** Exercise material follows **
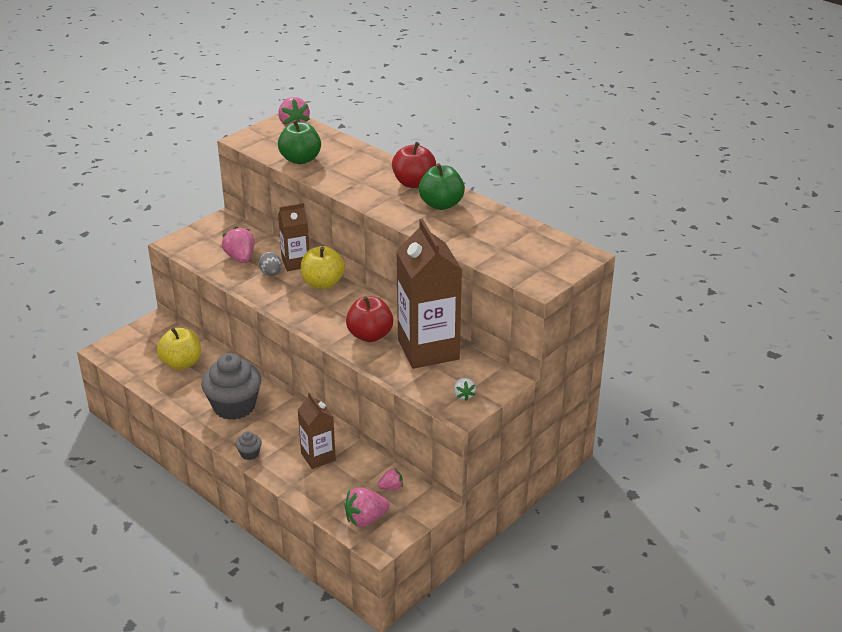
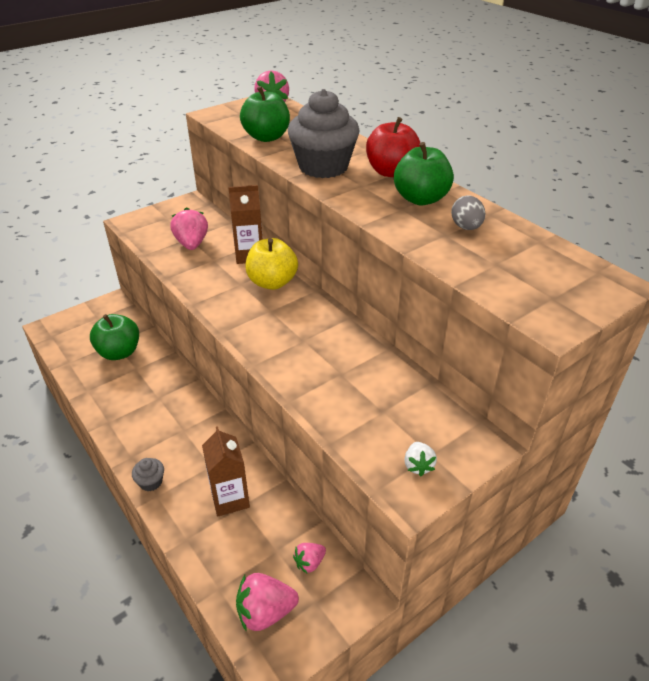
camera: 10 degrees right, 5 degrees up
(181, 363) = (119, 352): yellow apple -> green apple
(234, 406) = (155, 413): grey cupcake -> grey cupcake (323, 167)
(271, 273) = (218, 265): grey egg -> grey egg (466, 227)
(370, 335) = (310, 356): red apple -> none
(391, 487) = (309, 562): pink strawberry -> pink strawberry turned 150 degrees clockwise
(428, 350) = (380, 386): brown carton -> none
** End of Exercise material **
Problem: Please restate, exactly as written, the line that holds "(370, 335) = (310, 356): red apple -> none" and all remaining lines of the data above, and only those.

Reply to the task:
(370, 335) = (310, 356): red apple -> none
(391, 487) = (309, 562): pink strawberry -> pink strawberry turned 150 degrees clockwise
(428, 350) = (380, 386): brown carton -> none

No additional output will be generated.